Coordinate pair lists
>>>

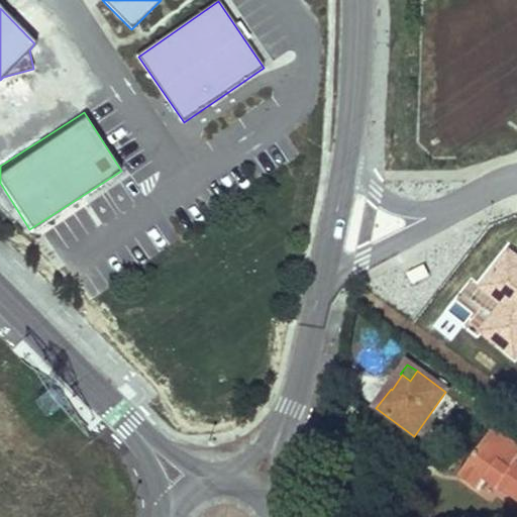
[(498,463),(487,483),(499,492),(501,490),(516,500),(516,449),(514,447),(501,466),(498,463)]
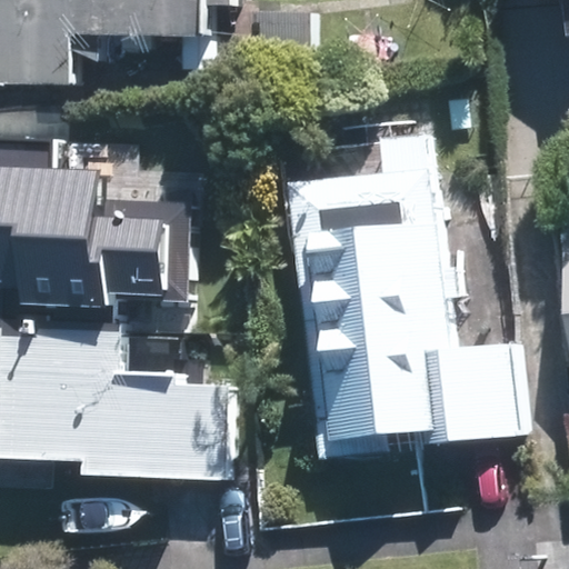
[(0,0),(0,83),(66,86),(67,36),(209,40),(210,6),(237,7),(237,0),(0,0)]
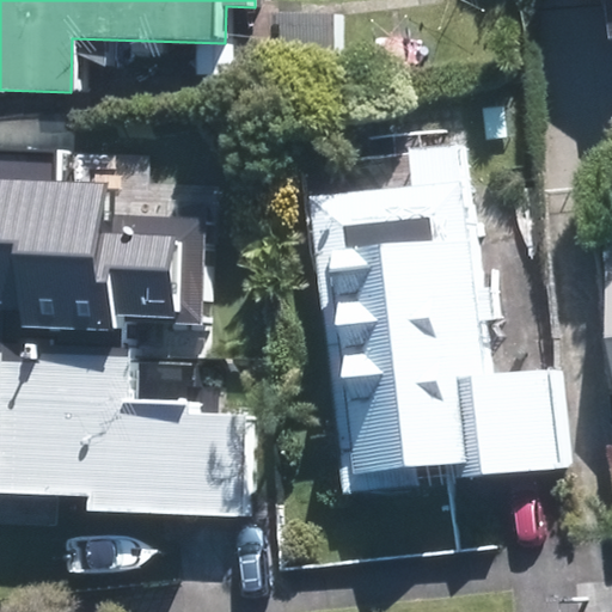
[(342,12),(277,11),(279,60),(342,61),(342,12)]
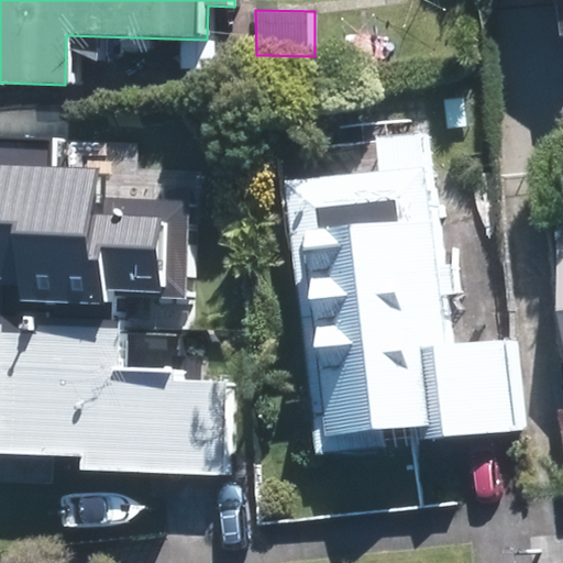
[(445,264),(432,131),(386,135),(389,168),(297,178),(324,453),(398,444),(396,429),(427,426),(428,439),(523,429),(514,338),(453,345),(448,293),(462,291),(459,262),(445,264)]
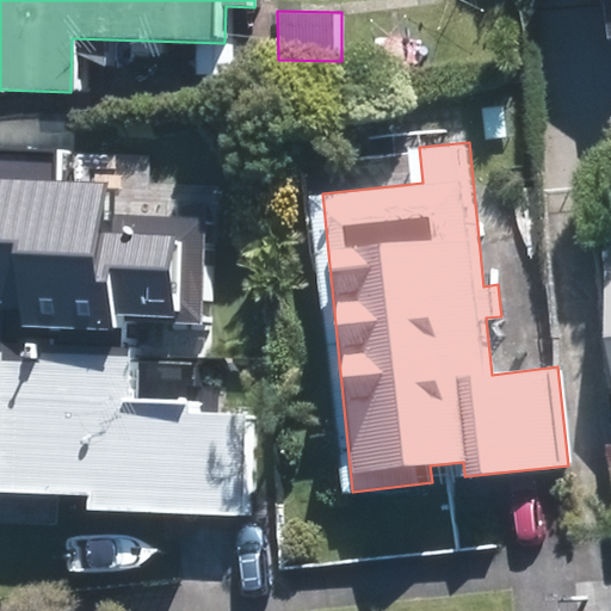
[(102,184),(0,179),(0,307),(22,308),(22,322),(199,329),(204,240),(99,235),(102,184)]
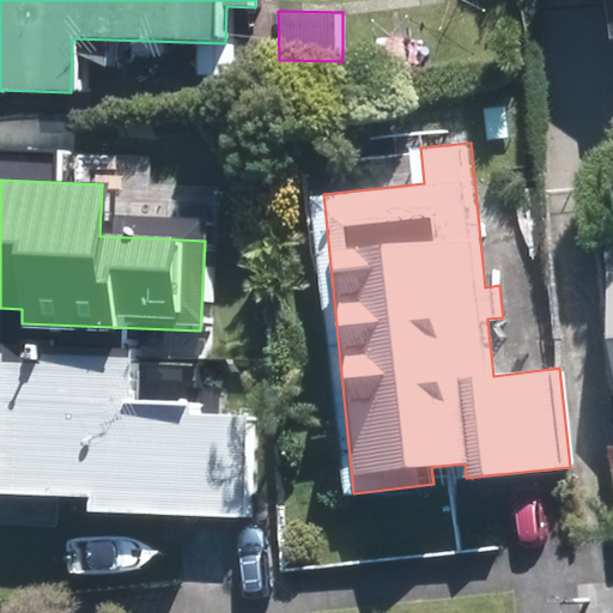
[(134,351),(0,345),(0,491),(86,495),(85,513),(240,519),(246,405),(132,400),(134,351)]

<<<

**WHAT IS REQUIRED**. Could you retype all the entries above exactly, without the pictures?

**EXERCISE OUTPUT**.
[(498,463),(487,483),(499,492),(501,490),(516,500),(516,449),(514,447),(501,466),(498,463)]
[(0,0),(0,83),(66,86),(67,36),(209,40),(210,6),(237,7),(237,0),(0,0)]
[(342,12),(277,11),(279,60),(342,61),(342,12)]
[(445,264),(432,131),(386,135),(389,168),(297,178),(324,453),(398,444),(396,429),(427,426),(428,439),(523,429),(514,338),(453,345),(448,293),(462,291),(459,262),(445,264)]
[(102,184),(0,179),(0,307),(22,308),(22,322),(199,329),(204,240),(99,235),(102,184)]
[(134,351),(0,345),(0,491),(86,495),(85,513),(240,519),(246,405),(132,400),(134,351)]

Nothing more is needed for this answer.